Records from a dataset:
──────────────────────────────

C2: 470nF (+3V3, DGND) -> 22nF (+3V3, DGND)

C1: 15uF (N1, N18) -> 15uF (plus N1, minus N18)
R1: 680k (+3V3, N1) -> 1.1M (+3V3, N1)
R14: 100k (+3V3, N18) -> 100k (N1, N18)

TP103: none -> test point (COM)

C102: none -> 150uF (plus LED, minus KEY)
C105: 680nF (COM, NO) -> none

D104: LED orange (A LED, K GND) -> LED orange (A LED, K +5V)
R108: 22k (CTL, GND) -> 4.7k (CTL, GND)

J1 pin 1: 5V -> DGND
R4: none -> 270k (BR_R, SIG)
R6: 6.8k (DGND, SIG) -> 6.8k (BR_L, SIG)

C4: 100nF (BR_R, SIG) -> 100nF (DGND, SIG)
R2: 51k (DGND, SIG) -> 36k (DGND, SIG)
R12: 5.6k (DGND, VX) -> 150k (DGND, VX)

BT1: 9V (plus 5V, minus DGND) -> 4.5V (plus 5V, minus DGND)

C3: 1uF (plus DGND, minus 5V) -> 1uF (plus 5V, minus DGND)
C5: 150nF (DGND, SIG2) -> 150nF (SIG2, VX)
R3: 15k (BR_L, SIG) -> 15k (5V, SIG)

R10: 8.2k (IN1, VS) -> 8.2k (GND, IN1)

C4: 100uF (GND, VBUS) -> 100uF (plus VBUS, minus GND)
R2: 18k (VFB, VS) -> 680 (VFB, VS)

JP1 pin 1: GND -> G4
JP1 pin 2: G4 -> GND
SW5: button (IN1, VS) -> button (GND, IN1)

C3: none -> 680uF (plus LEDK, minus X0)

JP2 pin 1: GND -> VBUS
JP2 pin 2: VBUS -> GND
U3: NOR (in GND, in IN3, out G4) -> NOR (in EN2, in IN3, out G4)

──────────────────────────────

▶ **Required work**
Reproduce the data above exactly, leaving nothing out.

▶ **Result of the exercise**
C2: 470nF (+3V3, DGND) -> 22nF (+3V3, DGND)

C1: 15uF (N1, N18) -> 15uF (plus N1, minus N18)
R1: 680k (+3V3, N1) -> 1.1M (+3V3, N1)
R14: 100k (+3V3, N18) -> 100k (N1, N18)

TP103: none -> test point (COM)

C102: none -> 150uF (plus LED, minus KEY)
C105: 680nF (COM, NO) -> none

D104: LED orange (A LED, K GND) -> LED orange (A LED, K +5V)
R108: 22k (CTL, GND) -> 4.7k (CTL, GND)

J1 pin 1: 5V -> DGND
R4: none -> 270k (BR_R, SIG)
R6: 6.8k (DGND, SIG) -> 6.8k (BR_L, SIG)

C4: 100nF (BR_R, SIG) -> 100nF (DGND, SIG)
R2: 51k (DGND, SIG) -> 36k (DGND, SIG)
R12: 5.6k (DGND, VX) -> 150k (DGND, VX)

BT1: 9V (plus 5V, minus DGND) -> 4.5V (plus 5V, minus DGND)

C3: 1uF (plus DGND, minus 5V) -> 1uF (plus 5V, minus DGND)
C5: 150nF (DGND, SIG2) -> 150nF (SIG2, VX)
R3: 15k (BR_L, SIG) -> 15k (5V, SIG)

R10: 8.2k (IN1, VS) -> 8.2k (GND, IN1)

C4: 100uF (GND, VBUS) -> 100uF (plus VBUS, minus GND)
R2: 18k (VFB, VS) -> 680 (VFB, VS)

JP1 pin 1: GND -> G4
JP1 pin 2: G4 -> GND
SW5: button (IN1, VS) -> button (GND, IN1)

C3: none -> 680uF (plus LEDK, minus X0)

JP2 pin 1: GND -> VBUS
JP2 pin 2: VBUS -> GND
U3: NOR (in GND, in IN3, out G4) -> NOR (in EN2, in IN3, out G4)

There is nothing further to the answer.